▶ **INFORMATION SHOWN**
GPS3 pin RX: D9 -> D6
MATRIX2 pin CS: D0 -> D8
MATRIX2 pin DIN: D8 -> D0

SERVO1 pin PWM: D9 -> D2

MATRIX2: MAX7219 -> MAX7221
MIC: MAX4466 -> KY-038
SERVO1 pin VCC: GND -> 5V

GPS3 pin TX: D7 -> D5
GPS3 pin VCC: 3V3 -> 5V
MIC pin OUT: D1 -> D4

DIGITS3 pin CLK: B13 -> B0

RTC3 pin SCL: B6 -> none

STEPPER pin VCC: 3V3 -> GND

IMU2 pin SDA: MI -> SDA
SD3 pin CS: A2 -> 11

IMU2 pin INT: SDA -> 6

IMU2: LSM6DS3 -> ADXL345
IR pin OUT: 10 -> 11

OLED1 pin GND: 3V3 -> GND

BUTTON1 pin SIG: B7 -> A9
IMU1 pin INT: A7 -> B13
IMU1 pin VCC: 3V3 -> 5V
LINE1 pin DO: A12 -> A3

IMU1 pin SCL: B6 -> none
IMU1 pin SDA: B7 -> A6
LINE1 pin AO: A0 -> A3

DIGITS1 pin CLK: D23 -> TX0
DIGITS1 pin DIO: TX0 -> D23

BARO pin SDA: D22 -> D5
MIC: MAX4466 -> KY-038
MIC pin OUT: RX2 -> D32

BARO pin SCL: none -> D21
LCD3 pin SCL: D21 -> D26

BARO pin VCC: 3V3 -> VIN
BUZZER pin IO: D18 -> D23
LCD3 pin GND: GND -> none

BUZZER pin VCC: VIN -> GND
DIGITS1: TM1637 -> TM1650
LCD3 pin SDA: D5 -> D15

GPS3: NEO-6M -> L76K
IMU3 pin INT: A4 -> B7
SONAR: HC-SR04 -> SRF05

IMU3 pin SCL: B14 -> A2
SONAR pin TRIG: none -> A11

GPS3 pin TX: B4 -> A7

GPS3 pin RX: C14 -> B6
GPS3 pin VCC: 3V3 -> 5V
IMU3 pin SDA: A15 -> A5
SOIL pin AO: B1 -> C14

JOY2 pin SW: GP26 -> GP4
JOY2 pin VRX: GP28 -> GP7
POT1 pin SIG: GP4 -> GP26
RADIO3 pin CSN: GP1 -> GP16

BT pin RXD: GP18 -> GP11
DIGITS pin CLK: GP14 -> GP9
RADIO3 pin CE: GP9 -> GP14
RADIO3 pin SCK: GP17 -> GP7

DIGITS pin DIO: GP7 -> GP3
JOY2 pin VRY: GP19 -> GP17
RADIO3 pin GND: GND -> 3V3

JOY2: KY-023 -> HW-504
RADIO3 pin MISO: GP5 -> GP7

▶ **GOAL OF THE EXERCISE**
Every line of the data that includes the word "BARO" should be copied.

▶ **REPLY TO THE EXERCISE**
BARO pin SDA: D22 -> D5
BARO pin SCL: none -> D21
BARO pin VCC: 3V3 -> VIN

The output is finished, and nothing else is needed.